Dataset records
★ ★ ★ ★ ★ ★ ★

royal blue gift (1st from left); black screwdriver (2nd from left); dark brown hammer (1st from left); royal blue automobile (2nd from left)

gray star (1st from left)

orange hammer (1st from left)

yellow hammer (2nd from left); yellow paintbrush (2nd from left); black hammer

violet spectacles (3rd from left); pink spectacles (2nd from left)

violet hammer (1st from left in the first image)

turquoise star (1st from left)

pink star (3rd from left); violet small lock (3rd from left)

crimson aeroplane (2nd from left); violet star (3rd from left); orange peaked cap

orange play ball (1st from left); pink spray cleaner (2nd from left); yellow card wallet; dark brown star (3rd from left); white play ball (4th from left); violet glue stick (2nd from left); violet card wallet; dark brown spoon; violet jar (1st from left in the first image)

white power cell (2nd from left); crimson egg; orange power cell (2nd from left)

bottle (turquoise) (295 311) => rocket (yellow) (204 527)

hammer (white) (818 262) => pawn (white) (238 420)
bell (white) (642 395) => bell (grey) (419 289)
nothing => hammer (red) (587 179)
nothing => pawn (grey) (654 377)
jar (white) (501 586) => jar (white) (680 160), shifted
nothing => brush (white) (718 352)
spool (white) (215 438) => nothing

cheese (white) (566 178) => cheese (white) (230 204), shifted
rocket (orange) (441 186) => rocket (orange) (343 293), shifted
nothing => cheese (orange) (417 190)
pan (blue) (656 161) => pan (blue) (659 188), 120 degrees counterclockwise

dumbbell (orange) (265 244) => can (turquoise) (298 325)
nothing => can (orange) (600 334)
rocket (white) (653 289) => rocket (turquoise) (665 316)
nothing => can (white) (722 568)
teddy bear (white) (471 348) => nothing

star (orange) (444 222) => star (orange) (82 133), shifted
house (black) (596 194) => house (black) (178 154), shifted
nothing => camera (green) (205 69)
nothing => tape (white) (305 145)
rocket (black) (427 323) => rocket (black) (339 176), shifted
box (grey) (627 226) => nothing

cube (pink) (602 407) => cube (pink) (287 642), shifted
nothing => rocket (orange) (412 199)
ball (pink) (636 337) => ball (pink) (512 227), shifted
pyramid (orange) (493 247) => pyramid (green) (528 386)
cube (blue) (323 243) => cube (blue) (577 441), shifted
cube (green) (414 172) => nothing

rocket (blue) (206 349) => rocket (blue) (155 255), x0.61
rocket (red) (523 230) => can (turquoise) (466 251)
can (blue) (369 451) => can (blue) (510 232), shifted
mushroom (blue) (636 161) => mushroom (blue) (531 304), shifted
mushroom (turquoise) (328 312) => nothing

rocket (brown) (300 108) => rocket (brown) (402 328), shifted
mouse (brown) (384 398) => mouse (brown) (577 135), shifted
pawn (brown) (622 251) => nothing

★ ★ ★ ★ ★ ★ ★

## YOUR ASSIGNMENT
Whenever a line of the data holds the string "mushroom", pick that line out.

## RESULT OF THIS EXERCISE
mushroom (blue) (636 161) => mushroom (blue) (531 304), shifted
mushroom (turquoise) (328 312) => nothing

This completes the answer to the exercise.